[Tu tarea]
¿Qué líneas de los registros contienen la cadena "with"? Cópialas todas completas, distinguiendo entre mayúsculas y minúsculas.

**** Extracto de registros

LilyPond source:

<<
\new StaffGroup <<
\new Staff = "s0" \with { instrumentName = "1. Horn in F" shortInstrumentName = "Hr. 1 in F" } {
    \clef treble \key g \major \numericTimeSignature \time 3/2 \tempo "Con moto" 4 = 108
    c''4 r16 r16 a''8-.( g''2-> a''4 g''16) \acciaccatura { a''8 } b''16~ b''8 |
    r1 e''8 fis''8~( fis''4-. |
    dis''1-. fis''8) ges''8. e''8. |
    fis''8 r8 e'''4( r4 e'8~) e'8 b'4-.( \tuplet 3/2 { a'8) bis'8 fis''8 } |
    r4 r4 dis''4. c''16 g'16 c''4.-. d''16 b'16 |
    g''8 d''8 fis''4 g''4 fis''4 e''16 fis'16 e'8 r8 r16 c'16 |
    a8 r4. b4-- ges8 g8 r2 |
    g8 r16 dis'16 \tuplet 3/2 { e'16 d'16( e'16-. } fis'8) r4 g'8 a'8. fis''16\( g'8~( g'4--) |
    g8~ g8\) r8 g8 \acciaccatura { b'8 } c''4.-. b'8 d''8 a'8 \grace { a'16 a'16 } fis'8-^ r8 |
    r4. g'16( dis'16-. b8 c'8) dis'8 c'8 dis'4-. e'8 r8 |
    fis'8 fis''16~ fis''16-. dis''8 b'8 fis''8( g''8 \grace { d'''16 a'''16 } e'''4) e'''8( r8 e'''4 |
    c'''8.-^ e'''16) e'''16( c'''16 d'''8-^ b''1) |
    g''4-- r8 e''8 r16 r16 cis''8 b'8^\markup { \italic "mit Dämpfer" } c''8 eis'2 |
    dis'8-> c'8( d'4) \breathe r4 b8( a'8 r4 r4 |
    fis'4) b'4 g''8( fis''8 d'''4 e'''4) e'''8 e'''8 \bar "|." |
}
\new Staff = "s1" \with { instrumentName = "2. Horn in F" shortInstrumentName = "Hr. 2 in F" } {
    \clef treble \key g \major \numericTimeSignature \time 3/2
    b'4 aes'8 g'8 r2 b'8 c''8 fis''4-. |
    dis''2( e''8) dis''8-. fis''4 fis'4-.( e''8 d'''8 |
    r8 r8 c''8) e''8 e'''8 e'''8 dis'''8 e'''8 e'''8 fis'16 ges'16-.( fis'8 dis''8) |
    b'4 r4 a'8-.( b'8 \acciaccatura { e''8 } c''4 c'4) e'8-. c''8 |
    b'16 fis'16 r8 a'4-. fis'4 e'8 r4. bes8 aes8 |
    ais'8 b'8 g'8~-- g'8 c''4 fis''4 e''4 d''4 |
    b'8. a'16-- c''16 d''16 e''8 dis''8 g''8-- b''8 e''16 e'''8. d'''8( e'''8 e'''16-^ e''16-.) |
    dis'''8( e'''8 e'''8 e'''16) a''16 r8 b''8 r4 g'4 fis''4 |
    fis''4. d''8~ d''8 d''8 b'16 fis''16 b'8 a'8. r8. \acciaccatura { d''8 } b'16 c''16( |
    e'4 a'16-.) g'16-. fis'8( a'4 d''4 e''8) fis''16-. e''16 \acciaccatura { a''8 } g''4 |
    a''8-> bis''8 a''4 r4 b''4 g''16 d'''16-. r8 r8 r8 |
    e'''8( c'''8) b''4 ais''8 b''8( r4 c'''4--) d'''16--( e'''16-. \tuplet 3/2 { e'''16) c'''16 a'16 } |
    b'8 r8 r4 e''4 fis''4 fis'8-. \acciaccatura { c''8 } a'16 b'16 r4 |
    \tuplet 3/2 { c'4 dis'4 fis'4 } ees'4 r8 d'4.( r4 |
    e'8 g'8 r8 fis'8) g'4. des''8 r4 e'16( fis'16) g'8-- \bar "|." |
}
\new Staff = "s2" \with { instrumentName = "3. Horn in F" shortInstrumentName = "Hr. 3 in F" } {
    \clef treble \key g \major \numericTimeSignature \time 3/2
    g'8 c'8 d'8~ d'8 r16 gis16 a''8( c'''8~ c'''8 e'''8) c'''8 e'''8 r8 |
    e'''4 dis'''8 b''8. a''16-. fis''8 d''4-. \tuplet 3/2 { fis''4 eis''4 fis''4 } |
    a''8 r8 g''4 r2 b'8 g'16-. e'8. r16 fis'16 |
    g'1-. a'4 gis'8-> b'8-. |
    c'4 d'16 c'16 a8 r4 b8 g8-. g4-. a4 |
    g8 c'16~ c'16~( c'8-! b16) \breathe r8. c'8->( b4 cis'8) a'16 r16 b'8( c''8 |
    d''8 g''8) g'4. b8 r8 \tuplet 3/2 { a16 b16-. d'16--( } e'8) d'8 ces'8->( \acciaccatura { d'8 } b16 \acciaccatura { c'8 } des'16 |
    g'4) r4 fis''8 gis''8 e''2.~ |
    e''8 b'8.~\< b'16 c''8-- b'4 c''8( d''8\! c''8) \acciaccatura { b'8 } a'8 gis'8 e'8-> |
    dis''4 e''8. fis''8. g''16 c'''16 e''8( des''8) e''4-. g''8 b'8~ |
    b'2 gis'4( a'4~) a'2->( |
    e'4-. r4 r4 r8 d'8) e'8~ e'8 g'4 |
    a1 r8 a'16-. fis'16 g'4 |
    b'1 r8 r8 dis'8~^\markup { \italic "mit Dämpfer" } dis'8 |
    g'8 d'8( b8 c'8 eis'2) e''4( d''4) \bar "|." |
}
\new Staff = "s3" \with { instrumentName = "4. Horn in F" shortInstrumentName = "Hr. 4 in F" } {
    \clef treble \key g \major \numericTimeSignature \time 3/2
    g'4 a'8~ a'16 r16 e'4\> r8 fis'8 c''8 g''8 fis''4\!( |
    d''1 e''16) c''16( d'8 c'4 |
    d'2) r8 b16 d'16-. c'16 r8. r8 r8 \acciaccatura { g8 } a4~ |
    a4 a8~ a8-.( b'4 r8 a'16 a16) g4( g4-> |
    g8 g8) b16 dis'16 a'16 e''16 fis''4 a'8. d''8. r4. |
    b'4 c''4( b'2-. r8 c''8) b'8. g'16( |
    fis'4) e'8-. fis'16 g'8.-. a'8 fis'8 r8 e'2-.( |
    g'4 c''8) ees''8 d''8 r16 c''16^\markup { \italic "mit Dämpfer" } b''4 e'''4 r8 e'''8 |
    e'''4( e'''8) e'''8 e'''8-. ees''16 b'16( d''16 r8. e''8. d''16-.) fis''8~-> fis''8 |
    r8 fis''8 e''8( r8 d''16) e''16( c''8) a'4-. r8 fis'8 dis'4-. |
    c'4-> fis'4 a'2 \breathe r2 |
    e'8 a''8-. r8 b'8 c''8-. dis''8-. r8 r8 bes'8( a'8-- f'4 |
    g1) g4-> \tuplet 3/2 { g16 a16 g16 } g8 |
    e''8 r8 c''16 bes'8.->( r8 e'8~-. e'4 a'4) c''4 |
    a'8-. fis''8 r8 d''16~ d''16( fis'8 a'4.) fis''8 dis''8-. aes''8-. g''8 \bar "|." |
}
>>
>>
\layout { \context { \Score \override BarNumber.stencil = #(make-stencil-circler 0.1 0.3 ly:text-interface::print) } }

********

[Solución]
\new Staff = "s0" \with { instrumentName = "1. Horn in F" shortInstrumentName = "Hr. 1 in F" } {
\new Staff = "s1" \with { instrumentName = "2. Horn in F" shortInstrumentName = "Hr. 2 in F" } {
\new Staff = "s2" \with { instrumentName = "3. Horn in F" shortInstrumentName = "Hr. 3 in F" } {
\new Staff = "s3" \with { instrumentName = "4. Horn in F" shortInstrumentName = "Hr. 4 in F" } {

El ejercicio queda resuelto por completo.